TASK DETAILS: For this listing, the lines between the one holding "(324, 401) = (325, 431): purple mug -> none" and the one holding "(645, 345) = (663, 652): purple", inclusive, must be set down exactly.

THE INPUT:
------------------------------------------------------------------------

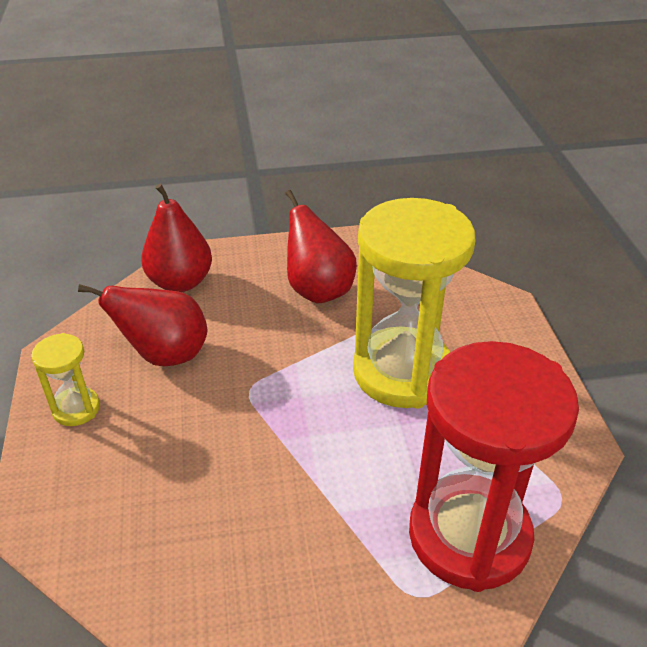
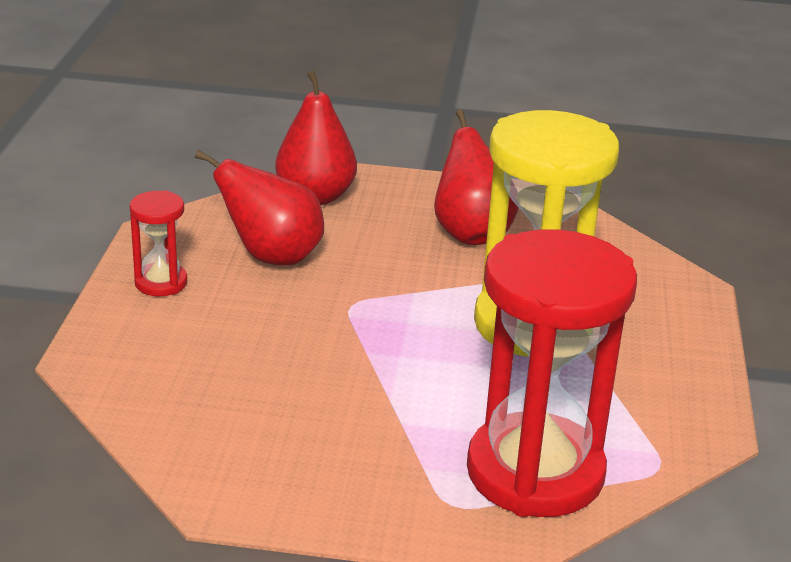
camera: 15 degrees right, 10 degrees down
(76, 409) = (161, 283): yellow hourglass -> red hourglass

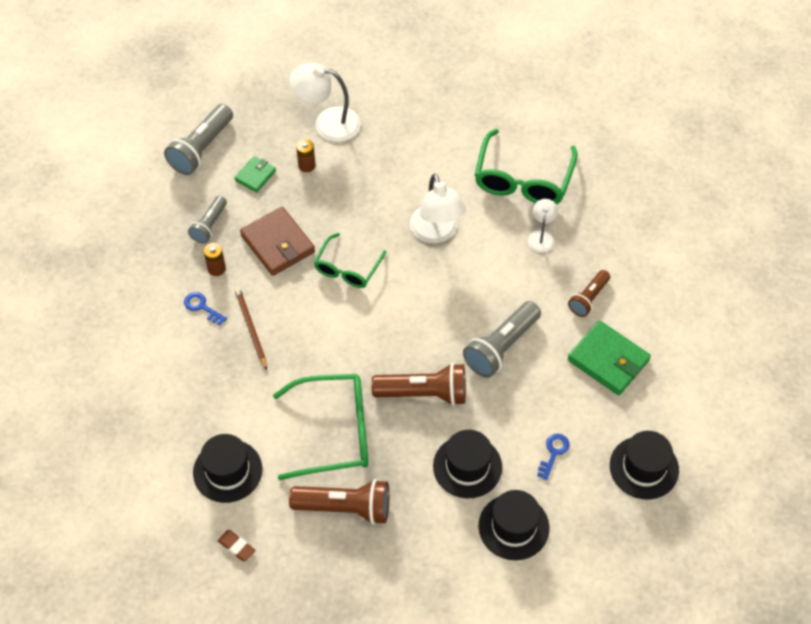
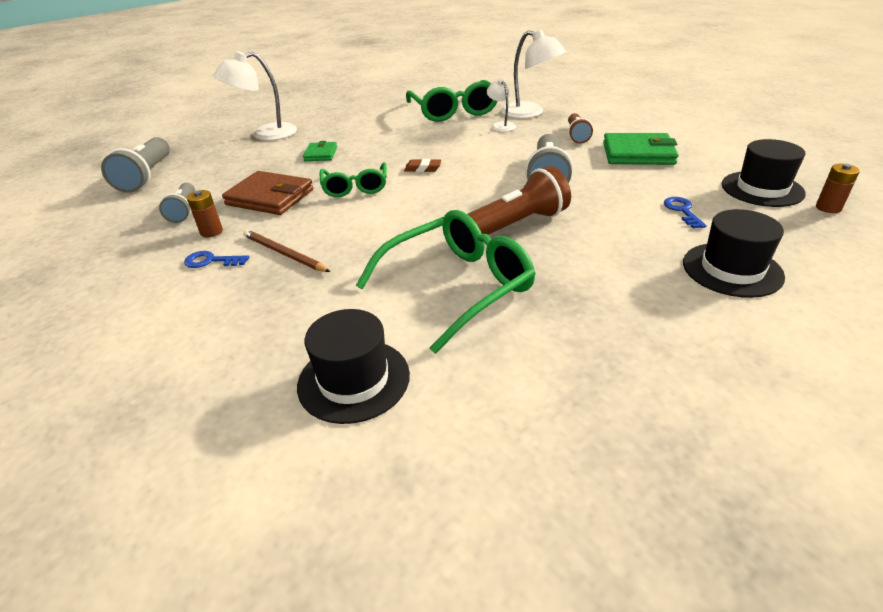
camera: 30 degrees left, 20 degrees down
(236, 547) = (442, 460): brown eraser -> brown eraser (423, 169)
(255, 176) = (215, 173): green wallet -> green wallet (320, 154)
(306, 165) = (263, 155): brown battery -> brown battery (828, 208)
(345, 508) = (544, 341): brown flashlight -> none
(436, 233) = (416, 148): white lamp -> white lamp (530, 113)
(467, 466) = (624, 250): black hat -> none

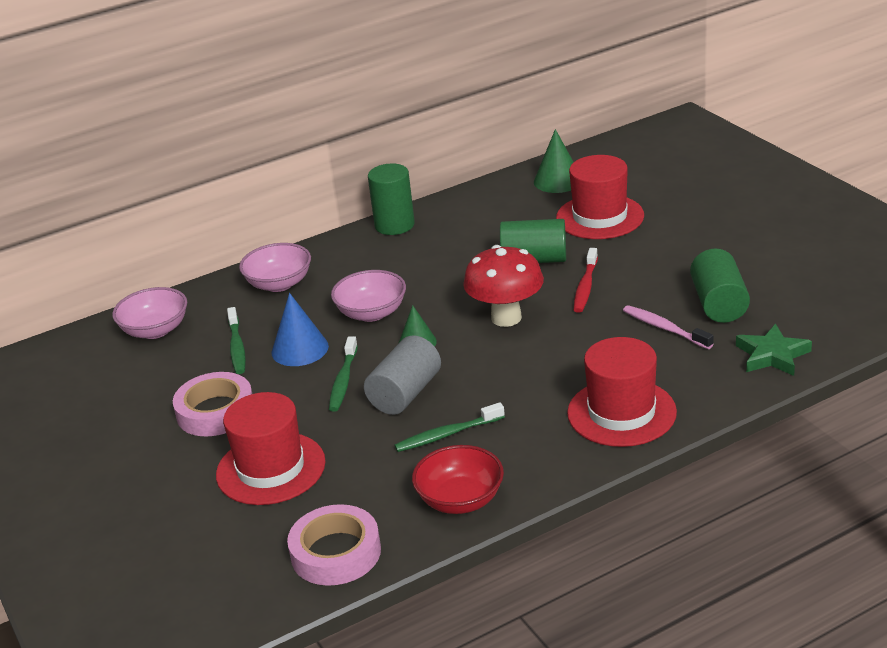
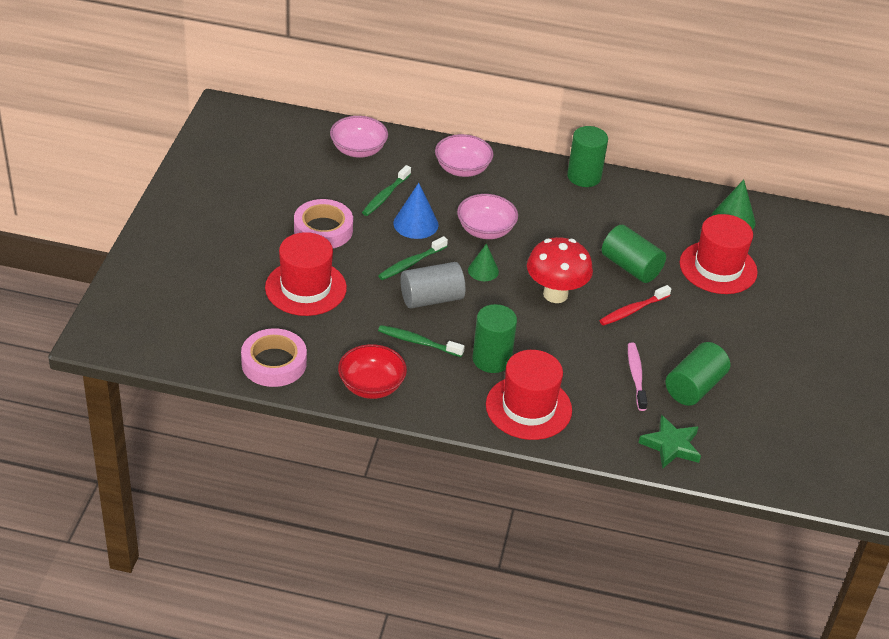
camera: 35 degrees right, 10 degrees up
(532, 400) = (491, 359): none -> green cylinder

------------------------------------------------------------------------

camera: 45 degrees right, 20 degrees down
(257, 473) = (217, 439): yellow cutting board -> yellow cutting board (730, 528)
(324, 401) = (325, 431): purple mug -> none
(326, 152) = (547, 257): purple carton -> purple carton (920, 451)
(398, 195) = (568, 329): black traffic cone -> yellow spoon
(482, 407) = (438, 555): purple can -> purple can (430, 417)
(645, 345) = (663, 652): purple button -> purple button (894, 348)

------------------------------------------------------------------------

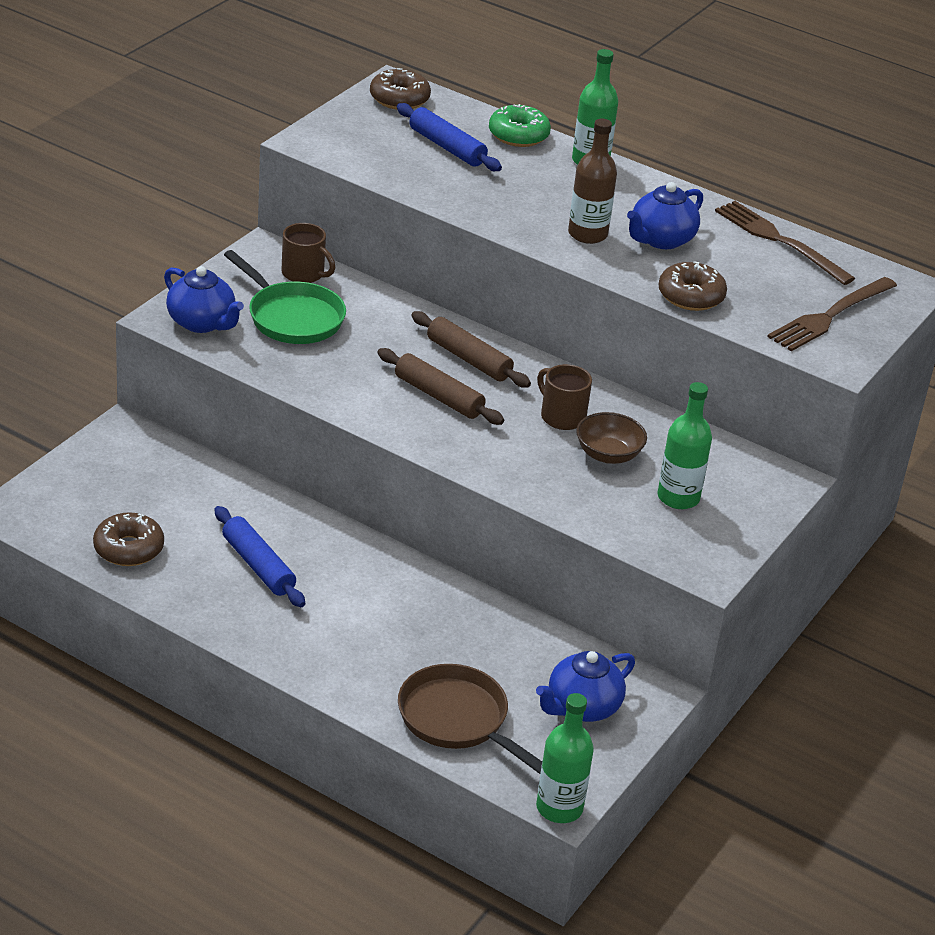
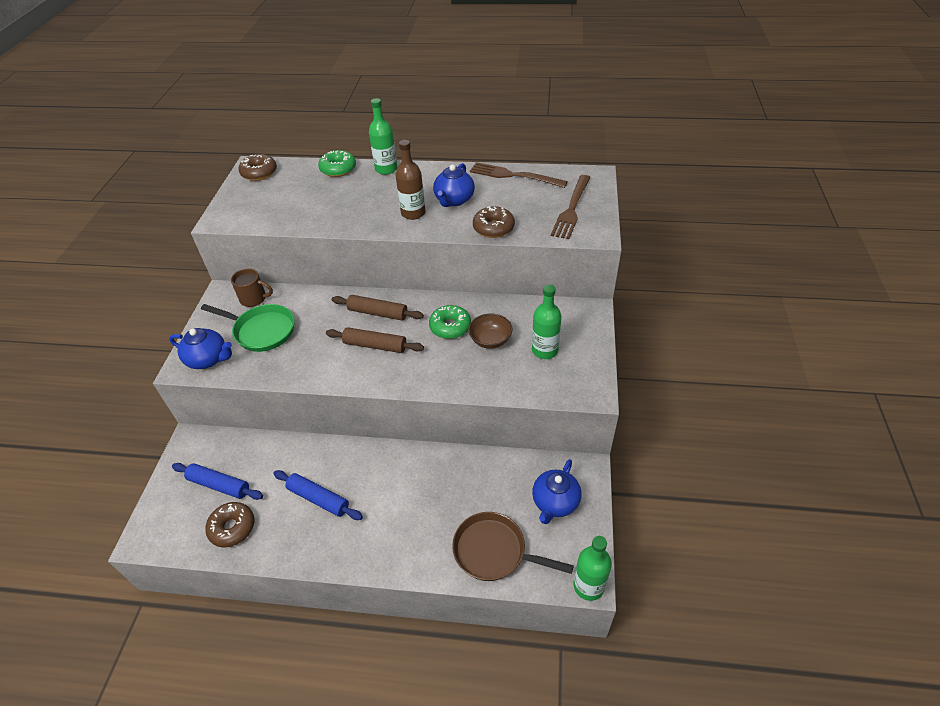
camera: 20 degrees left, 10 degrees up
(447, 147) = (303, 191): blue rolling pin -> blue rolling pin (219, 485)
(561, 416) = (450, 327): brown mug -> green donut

------------------------------------------------------------------------

RESPONSE AREA:
(324, 401) = (325, 431): purple mug -> none
(326, 152) = (547, 257): purple carton -> purple carton (920, 451)
(398, 195) = (568, 329): black traffic cone -> yellow spoon
(482, 407) = (438, 555): purple can -> purple can (430, 417)
(645, 345) = (663, 652): purple button -> purple button (894, 348)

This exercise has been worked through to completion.